Records contained in a dataset
= = = = = = =

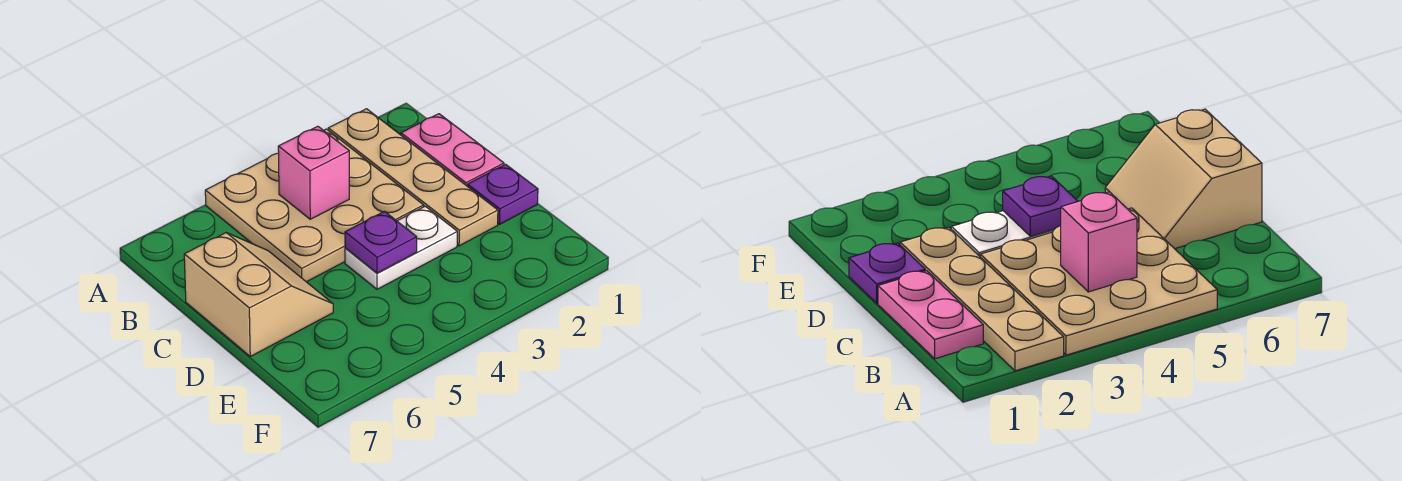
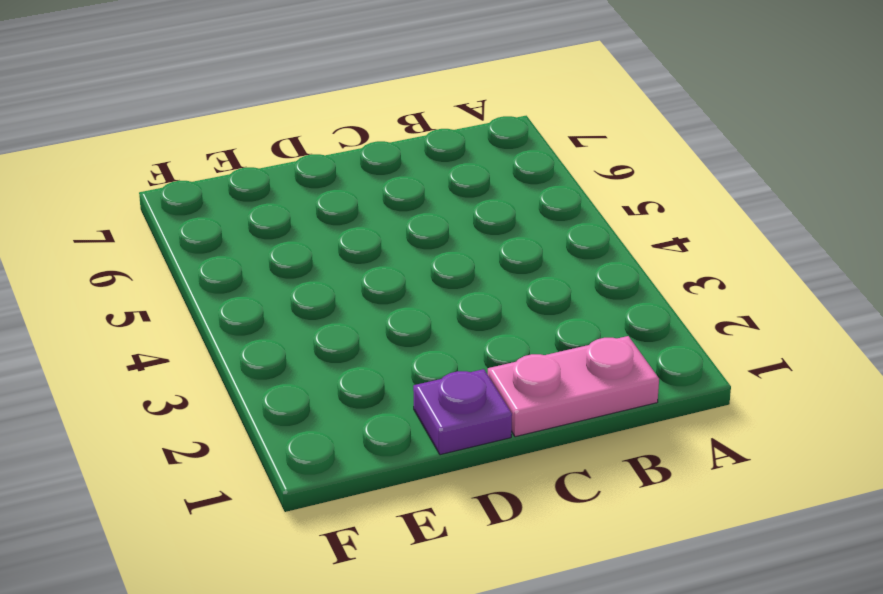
none -> tan plate A2:D2 level 1
none -> tan plate A3:C5 level 1

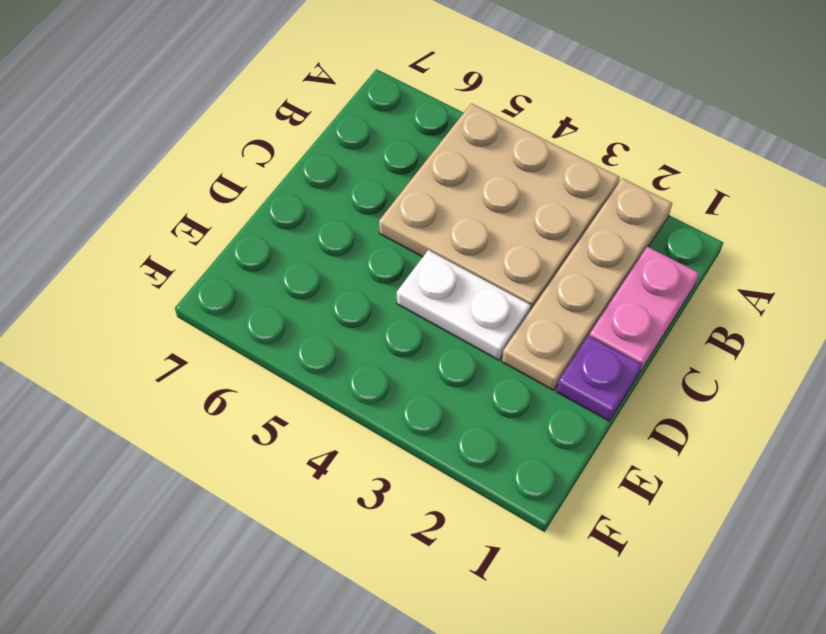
none -> tan slope C6:D7 level 1 top 7
none -> pink brick B4 level 2

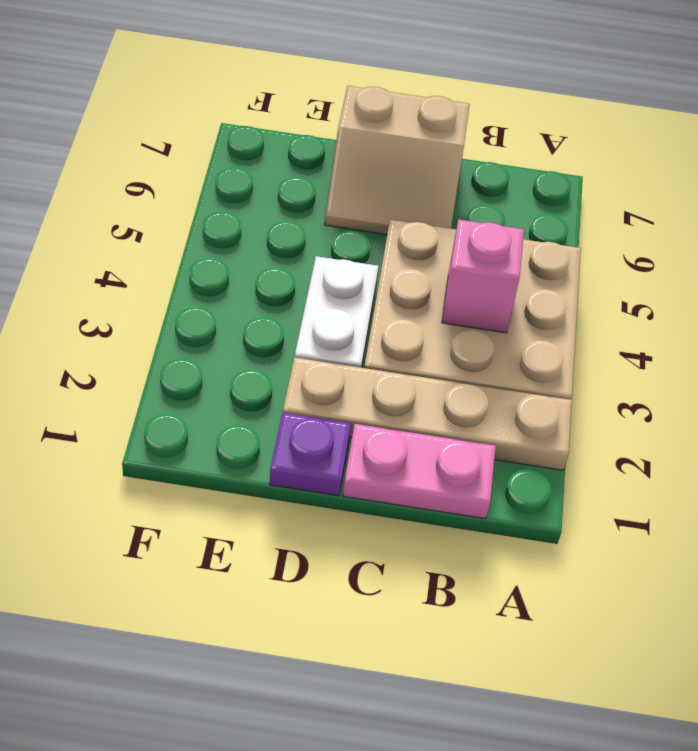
none -> purple plate D4 level 2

= = = = = = =

■ Exercise objective:
The range to transcribe runs from the line holding "none -> tan plate A3:C5 level 1" through the final line of the data above; copy it exactly and exclude the pictures.

■ Response to this task:
none -> tan plate A3:C5 level 1

none -> tan slope C6:D7 level 1 top 7
none -> pink brick B4 level 2

none -> purple plate D4 level 2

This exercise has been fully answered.